§ TASK TO COMPLETE:
Set down every entry exactly as it stands, omitting any picture.

§ PROVIDED INFORMATION:
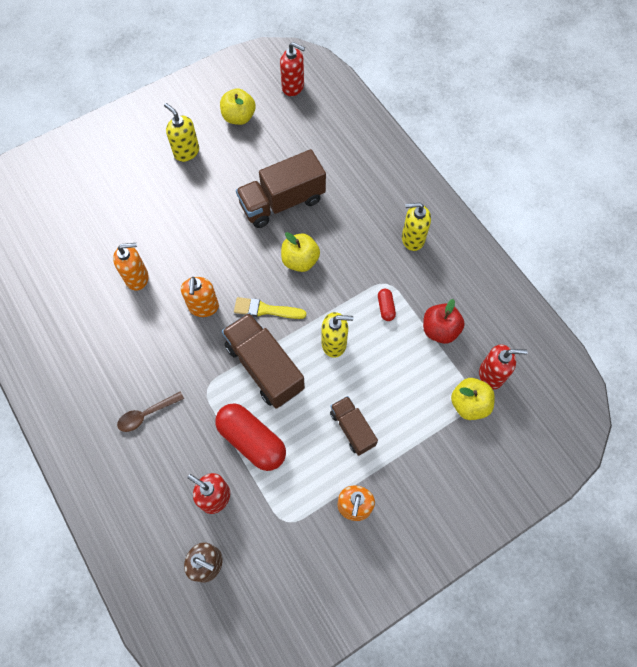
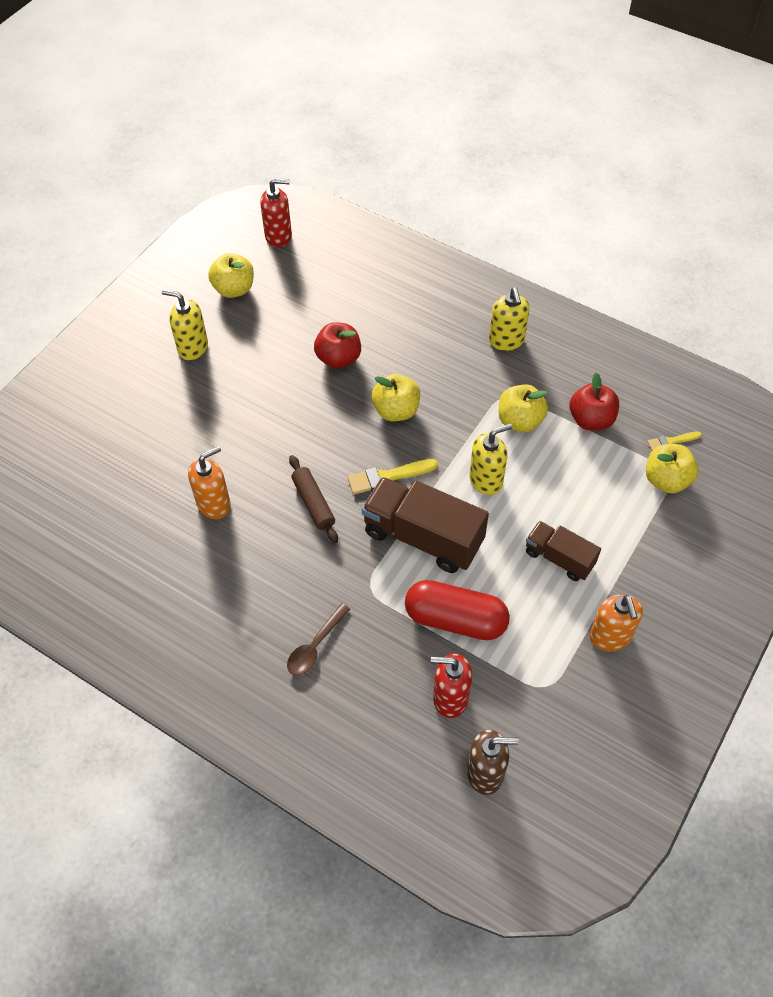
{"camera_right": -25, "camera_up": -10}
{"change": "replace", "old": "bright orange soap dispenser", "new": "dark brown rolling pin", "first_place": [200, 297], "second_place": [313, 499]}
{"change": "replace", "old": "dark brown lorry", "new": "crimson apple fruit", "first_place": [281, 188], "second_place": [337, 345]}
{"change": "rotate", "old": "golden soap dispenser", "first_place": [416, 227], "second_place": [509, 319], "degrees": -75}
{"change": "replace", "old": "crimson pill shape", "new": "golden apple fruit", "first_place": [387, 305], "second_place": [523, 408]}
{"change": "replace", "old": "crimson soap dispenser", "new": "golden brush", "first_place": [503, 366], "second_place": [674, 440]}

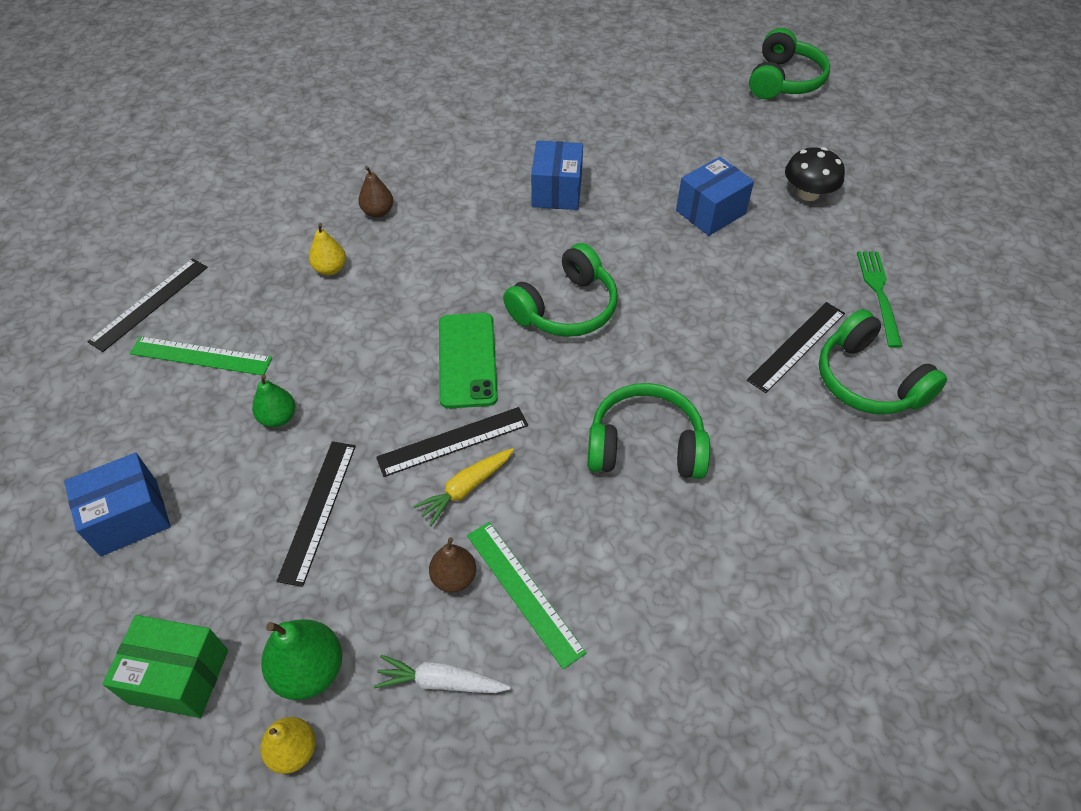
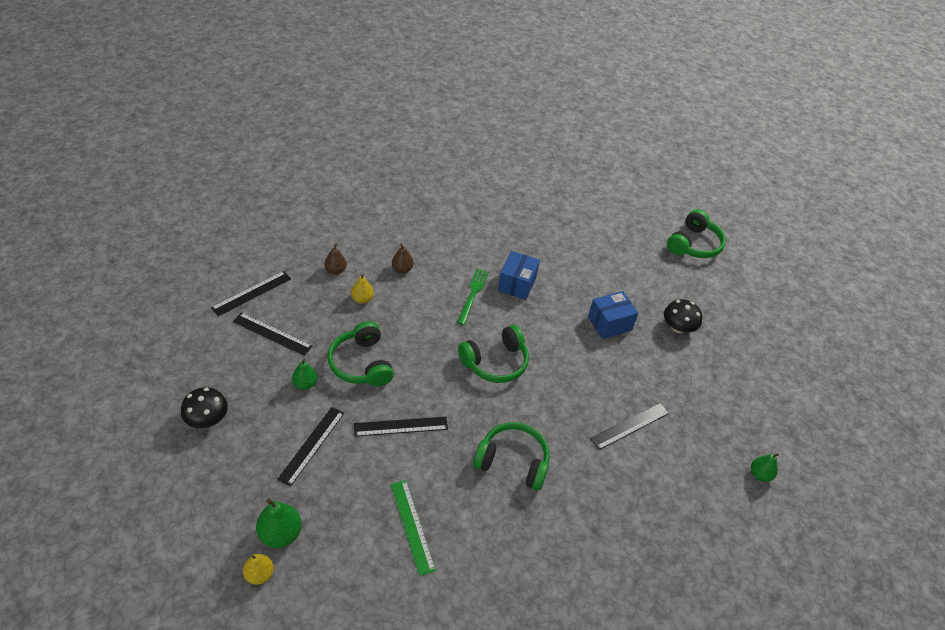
{"camera_right": 10, "camera_up": -5}
{"change": "replace", "old": "blue package", "new": "jet-black mushroom", "first_place": [117, 504], "second_place": [204, 407]}
{"change": "recolor", "old": "leaf-green measuring stick", "new": "jet-black measuring stick", "first_place": [201, 355], "second_place": [272, 334]}
{"change": "move", "old": "dark brown pear", "first_place": [452, 565], "second_place": [335, 259]}
{"change": "move", "old": "leaf-green headset", "first_place": [883, 362], "second_place": [360, 353]}
{"change": "move", "old": "leaf-green table fork", "first_place": [880, 299], "second_place": [473, 297]}
{"change": "insert", "new": "leaf-green pear", "second_place": [765, 467]}
{"change": "delete", "old": "leaf-green package", "first_place": [165, 666]}
{"change": "delete", "old": "snow-white carrot", "first_place": [442, 674]}
{"change": "delete", "old": "golden carrot", "first_place": [463, 487]}
{"change": "delete", "old": "leaf-green mobile phone", "first_place": [468, 361]}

§ SOLUTION TO THE PROBLEM:
{"camera_right": -25, "camera_up": -10}
{"change": "replace", "old": "bright orange soap dispenser", "new": "dark brown rolling pin", "first_place": [200, 297], "second_place": [313, 499]}
{"change": "replace", "old": "dark brown lorry", "new": "crimson apple fruit", "first_place": [281, 188], "second_place": [337, 345]}
{"change": "rotate", "old": "golden soap dispenser", "first_place": [416, 227], "second_place": [509, 319], "degrees": -75}
{"change": "replace", "old": "crimson pill shape", "new": "golden apple fruit", "first_place": [387, 305], "second_place": [523, 408]}
{"change": "replace", "old": "crimson soap dispenser", "new": "golden brush", "first_place": [503, 366], "second_place": [674, 440]}

{"camera_right": 10, "camera_up": -5}
{"change": "replace", "old": "blue package", "new": "jet-black mushroom", "first_place": [117, 504], "second_place": [204, 407]}
{"change": "recolor", "old": "leaf-green measuring stick", "new": "jet-black measuring stick", "first_place": [201, 355], "second_place": [272, 334]}
{"change": "move", "old": "dark brown pear", "first_place": [452, 565], "second_place": [335, 259]}
{"change": "move", "old": "leaf-green headset", "first_place": [883, 362], "second_place": [360, 353]}
{"change": "move", "old": "leaf-green table fork", "first_place": [880, 299], "second_place": [473, 297]}
{"change": "insert", "new": "leaf-green pear", "second_place": [765, 467]}
{"change": "delete", "old": "leaf-green package", "first_place": [165, 666]}
{"change": "delete", "old": "snow-white carrot", "first_place": [442, 674]}
{"change": "delete", "old": "golden carrot", "first_place": [463, 487]}
{"change": "delete", "old": "leaf-green mobile phone", "first_place": [468, 361]}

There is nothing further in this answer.